**DATA TO PROCESS**
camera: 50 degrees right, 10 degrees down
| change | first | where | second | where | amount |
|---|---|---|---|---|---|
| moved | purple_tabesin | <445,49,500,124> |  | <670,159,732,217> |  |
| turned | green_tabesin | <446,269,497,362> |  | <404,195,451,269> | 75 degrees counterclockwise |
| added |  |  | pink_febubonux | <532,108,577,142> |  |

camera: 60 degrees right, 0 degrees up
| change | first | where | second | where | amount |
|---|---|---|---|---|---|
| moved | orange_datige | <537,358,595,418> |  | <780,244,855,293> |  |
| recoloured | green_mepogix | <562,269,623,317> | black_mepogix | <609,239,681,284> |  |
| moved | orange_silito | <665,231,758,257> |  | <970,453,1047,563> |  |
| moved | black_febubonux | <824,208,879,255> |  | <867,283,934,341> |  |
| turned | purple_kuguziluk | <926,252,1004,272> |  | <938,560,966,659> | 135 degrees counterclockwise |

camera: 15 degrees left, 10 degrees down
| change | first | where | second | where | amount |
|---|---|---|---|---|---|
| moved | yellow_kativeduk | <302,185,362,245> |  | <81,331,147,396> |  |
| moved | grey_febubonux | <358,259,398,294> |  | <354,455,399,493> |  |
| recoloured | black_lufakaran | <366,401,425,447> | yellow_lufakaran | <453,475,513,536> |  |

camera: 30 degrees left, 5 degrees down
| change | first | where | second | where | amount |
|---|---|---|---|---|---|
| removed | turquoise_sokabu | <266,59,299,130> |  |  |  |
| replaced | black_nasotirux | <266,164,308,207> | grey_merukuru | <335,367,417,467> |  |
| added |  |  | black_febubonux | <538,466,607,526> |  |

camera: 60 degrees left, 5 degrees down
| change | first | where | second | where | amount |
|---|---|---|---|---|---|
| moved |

**WHAT TO PRODUCE**
Everything from the first line of the records above to the line containing "75 degrees counterclockwise |", inclusive, should be repeated exactly; leave out the rest.

**WRITTEN REPLY**
camera: 50 degrees right, 10 degrees down
| change | first | where | second | where | amount |
|---|---|---|---|---|---|
| moved | purple_tabesin | <445,49,500,124> |  | <670,159,732,217> |  |
| turned | green_tabesin | <446,269,497,362> |  | <404,195,451,269> | 75 degrees counterclockwise |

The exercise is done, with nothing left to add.